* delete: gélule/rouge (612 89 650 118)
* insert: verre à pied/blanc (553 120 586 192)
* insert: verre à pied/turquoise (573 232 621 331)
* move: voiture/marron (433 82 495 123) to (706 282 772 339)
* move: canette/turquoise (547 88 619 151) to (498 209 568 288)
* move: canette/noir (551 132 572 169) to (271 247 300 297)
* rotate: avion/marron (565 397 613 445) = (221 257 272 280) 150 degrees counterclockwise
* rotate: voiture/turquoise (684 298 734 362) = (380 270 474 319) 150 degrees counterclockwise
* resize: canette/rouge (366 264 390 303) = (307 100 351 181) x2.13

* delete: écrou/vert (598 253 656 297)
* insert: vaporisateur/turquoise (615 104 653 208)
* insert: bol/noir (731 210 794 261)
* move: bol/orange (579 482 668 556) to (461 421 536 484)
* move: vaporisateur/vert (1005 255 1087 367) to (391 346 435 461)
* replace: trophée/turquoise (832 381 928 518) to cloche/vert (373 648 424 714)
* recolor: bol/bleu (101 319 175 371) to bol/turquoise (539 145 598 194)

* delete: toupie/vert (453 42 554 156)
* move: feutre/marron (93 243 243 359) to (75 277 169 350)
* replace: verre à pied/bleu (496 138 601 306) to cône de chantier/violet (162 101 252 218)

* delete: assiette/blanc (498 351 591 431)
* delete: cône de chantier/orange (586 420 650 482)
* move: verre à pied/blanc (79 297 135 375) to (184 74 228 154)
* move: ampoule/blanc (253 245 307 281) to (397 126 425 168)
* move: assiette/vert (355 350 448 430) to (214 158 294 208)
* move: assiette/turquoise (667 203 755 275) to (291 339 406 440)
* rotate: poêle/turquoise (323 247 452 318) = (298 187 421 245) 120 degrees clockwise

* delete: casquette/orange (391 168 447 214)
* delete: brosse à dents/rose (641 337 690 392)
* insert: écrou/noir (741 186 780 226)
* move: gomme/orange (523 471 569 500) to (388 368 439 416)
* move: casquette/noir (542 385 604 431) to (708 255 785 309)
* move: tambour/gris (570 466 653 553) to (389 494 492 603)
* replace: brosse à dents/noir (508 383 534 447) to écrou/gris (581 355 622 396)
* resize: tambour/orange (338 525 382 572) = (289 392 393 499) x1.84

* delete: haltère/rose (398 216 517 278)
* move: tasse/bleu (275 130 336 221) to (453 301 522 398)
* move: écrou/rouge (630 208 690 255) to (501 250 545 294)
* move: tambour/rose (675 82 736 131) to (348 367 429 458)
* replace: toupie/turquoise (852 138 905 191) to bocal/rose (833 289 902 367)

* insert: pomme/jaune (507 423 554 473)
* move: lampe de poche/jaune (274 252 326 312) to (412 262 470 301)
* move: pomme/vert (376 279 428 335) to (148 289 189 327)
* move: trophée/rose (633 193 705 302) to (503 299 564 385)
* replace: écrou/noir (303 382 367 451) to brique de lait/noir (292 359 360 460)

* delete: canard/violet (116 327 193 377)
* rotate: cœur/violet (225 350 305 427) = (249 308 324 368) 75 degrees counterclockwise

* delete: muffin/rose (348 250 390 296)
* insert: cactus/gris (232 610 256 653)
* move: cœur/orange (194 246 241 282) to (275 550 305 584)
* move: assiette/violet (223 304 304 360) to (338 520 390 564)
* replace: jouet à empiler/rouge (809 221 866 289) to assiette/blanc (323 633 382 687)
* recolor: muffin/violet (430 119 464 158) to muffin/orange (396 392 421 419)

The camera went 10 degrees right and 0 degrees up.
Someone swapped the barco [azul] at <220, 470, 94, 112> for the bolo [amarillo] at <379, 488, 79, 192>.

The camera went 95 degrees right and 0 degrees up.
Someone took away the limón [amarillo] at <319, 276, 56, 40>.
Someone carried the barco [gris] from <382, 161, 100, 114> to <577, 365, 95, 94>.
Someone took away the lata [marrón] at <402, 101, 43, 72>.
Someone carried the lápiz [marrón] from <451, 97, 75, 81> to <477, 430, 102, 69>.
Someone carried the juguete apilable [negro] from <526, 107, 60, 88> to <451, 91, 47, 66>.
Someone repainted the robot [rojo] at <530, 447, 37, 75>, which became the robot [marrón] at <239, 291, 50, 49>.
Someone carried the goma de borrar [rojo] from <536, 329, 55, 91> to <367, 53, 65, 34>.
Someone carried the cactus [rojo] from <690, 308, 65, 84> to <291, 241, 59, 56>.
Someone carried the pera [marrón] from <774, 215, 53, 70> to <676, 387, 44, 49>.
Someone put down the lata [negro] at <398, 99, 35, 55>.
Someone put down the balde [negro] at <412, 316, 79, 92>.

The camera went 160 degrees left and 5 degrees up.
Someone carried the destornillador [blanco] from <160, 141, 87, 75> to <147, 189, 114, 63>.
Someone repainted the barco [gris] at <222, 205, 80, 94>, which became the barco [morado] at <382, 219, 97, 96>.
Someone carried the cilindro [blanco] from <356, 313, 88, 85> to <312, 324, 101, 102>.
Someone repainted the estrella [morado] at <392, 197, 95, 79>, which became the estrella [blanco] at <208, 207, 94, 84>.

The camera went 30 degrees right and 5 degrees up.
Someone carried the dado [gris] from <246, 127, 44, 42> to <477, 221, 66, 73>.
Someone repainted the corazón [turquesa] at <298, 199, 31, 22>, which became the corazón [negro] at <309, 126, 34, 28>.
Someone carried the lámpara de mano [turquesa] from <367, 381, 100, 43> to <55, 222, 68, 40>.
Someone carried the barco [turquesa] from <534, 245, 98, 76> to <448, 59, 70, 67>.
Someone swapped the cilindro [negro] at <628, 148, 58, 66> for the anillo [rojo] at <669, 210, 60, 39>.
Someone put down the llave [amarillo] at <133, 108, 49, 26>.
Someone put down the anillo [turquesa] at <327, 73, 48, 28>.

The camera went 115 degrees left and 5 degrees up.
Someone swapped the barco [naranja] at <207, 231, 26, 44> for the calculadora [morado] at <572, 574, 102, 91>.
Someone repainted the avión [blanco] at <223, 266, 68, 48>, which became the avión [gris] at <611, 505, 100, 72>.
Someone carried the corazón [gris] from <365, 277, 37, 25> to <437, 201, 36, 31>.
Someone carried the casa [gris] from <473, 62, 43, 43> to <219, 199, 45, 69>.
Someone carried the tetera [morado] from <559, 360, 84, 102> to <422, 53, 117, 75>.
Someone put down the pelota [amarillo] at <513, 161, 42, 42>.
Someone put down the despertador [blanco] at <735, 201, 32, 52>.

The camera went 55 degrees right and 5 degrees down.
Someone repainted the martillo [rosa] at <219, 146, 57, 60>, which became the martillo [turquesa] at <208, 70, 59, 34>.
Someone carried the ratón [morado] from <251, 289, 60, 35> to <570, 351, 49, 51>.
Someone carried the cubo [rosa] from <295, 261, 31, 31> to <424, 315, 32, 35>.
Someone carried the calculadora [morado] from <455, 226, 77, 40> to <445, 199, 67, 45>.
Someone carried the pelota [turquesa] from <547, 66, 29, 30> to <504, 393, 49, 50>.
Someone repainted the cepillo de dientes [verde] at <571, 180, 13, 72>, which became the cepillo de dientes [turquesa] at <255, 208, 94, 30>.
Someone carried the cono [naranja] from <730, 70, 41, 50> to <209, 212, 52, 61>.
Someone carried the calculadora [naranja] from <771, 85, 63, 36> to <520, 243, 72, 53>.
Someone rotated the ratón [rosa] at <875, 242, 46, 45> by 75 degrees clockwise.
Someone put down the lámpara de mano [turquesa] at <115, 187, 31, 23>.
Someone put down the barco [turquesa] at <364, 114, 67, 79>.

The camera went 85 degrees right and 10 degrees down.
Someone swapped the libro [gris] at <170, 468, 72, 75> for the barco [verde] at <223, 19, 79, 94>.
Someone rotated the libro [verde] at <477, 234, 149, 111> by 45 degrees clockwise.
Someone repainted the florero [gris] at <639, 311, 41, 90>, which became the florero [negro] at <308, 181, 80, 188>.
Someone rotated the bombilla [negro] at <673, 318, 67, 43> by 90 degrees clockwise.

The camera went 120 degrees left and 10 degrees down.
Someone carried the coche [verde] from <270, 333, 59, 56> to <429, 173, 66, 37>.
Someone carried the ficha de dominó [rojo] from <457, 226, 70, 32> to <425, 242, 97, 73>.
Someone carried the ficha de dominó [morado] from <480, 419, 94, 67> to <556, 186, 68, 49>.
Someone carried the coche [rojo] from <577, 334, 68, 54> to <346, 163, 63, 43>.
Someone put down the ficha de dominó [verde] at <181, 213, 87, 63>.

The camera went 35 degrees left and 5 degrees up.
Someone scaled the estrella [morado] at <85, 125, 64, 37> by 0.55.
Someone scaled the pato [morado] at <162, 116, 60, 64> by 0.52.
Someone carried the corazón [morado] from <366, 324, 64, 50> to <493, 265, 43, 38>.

■ ■ ■ ■ ■ ■ ■

Search the entries for the word "amarillo", then gather every line that has it.

Someone swapped the barco [azul] at <220, 470, 94, 112> for the bolo [amarillo] at <379, 488, 79, 192>.
Someone took away the limón [amarillo] at <319, 276, 56, 40>.
Someone put down the llave [amarillo] at <133, 108, 49, 26>.
Someone put down the pelota [amarillo] at <513, 161, 42, 42>.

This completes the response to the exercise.